_Work order_: Would you repeat the data below exactly, taking out the images?

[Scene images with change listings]

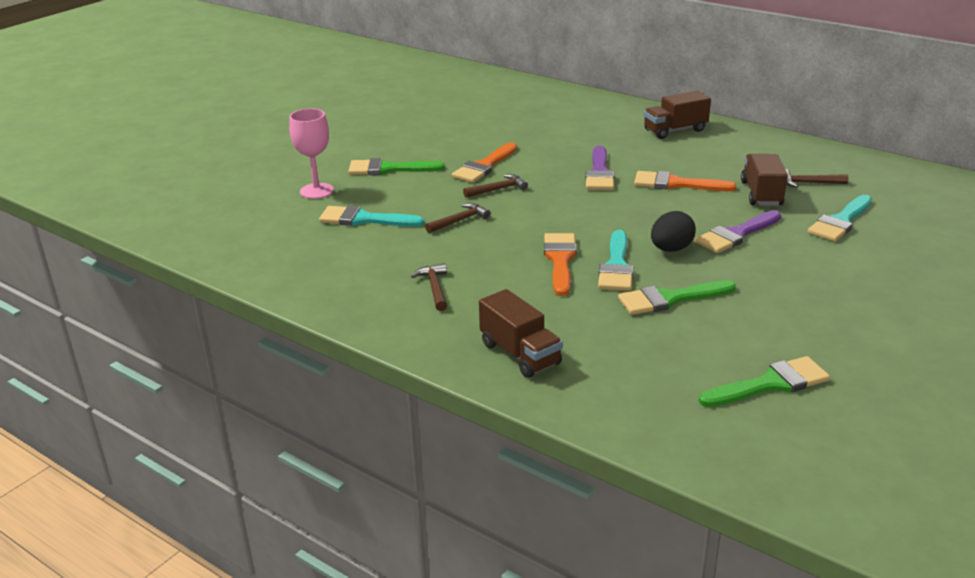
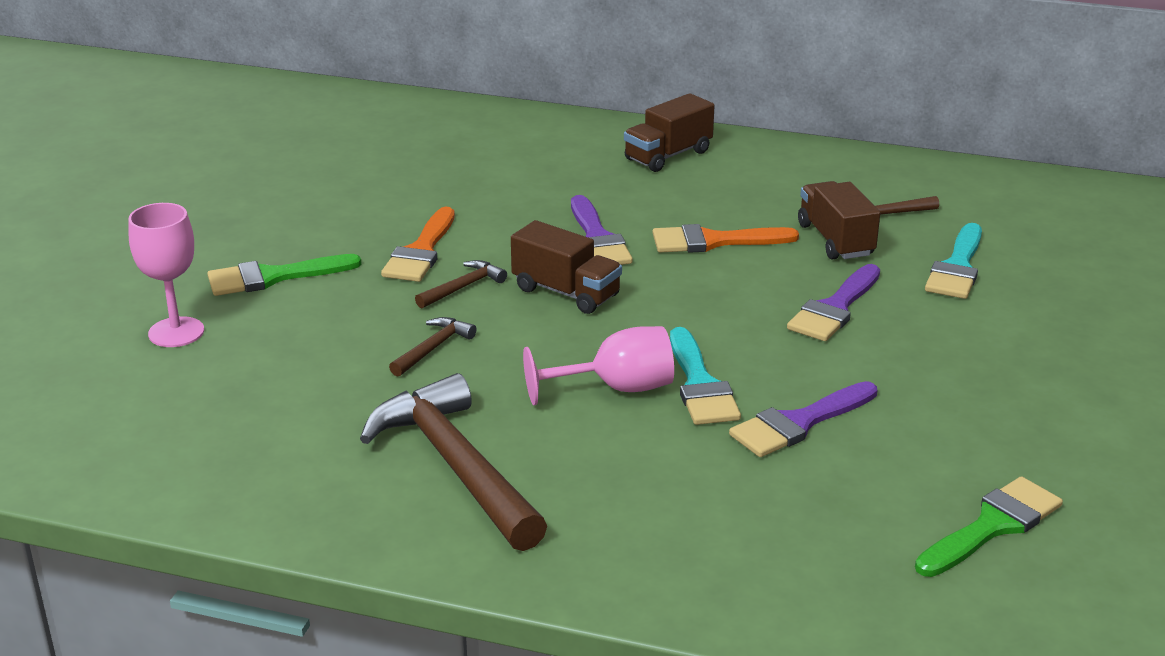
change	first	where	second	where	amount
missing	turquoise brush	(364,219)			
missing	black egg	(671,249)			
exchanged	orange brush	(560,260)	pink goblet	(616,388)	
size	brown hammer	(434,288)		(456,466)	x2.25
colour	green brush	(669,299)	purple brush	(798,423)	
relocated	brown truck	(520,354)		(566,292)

_Solved problem_:
change	first	where	second	where	amount
missing	turquoise brush	(364,219)			
missing	black egg	(671,249)			
exchanged	orange brush	(560,260)	pink goblet	(616,388)	
size	brown hammer	(434,288)		(456,466)	x2.25
colour	green brush	(669,299)	purple brush	(798,423)	
relocated	brown truck	(520,354)		(566,292)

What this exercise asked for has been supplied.